**Work item**: The output is the lines below from the one with "C3: 330nF (+12V, GND) -> 10nF (+12V, GND)" through the one with "C6: 68nF (GND, N004) -> 10nF (GND, N004)", both included, printed exactly and with no other line.

**Task input**:
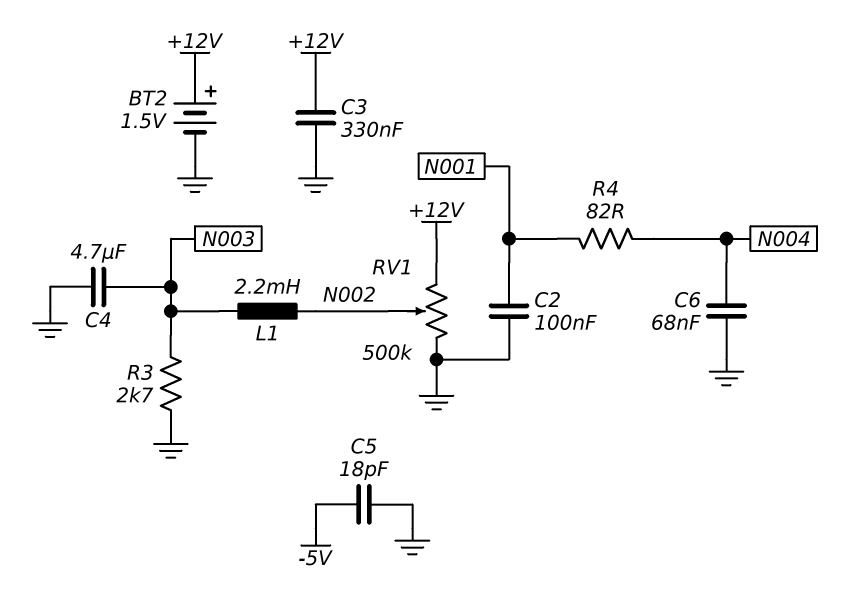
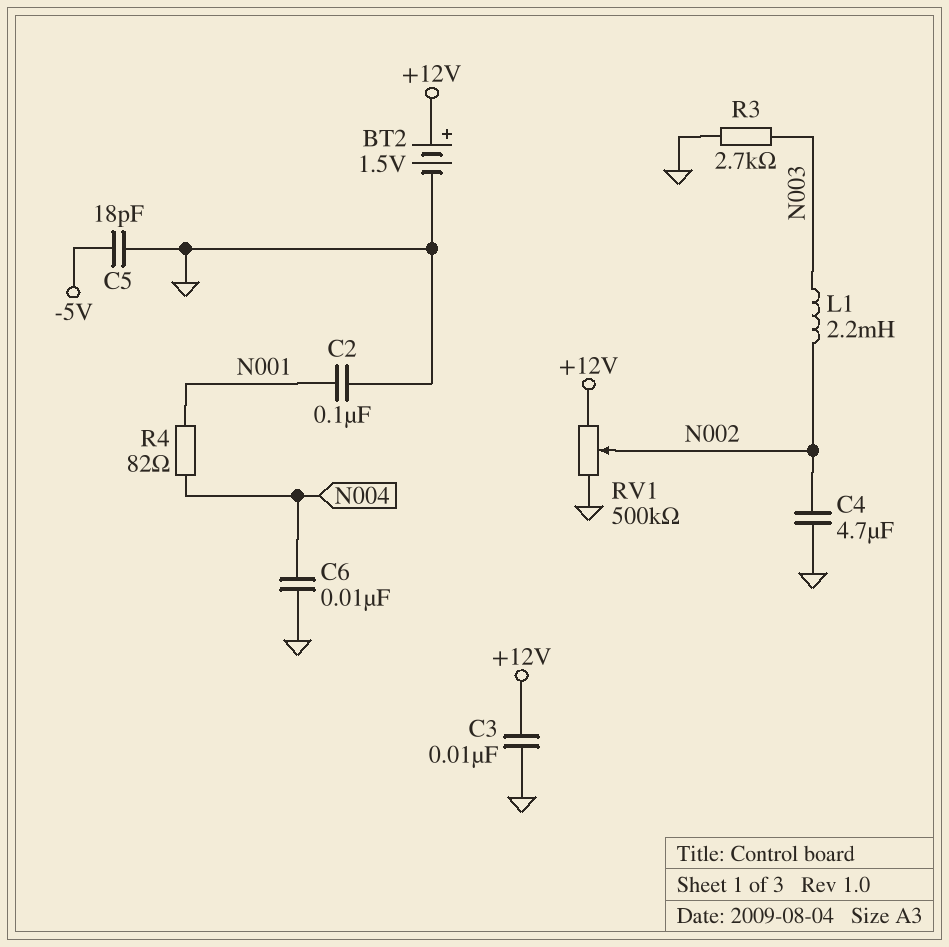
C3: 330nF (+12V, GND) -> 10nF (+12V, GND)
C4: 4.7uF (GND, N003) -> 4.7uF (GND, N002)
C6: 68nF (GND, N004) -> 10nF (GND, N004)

* * *

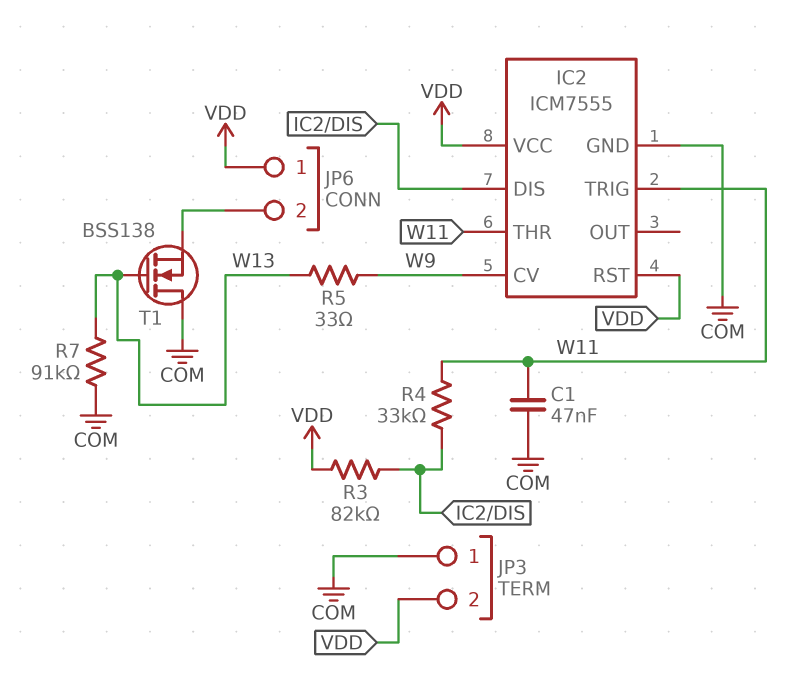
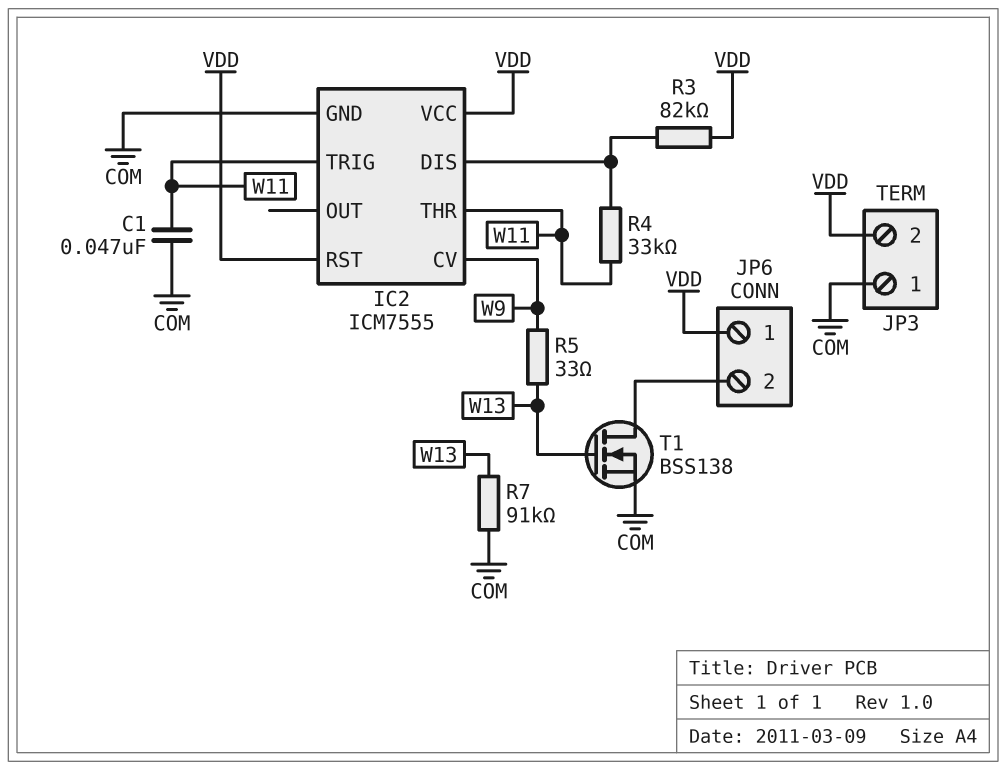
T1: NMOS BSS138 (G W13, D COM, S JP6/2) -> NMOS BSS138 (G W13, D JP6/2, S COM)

* * *

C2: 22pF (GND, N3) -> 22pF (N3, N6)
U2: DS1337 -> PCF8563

**Response**:
C3: 330nF (+12V, GND) -> 10nF (+12V, GND)
C4: 4.7uF (GND, N003) -> 4.7uF (GND, N002)
C6: 68nF (GND, N004) -> 10nF (GND, N004)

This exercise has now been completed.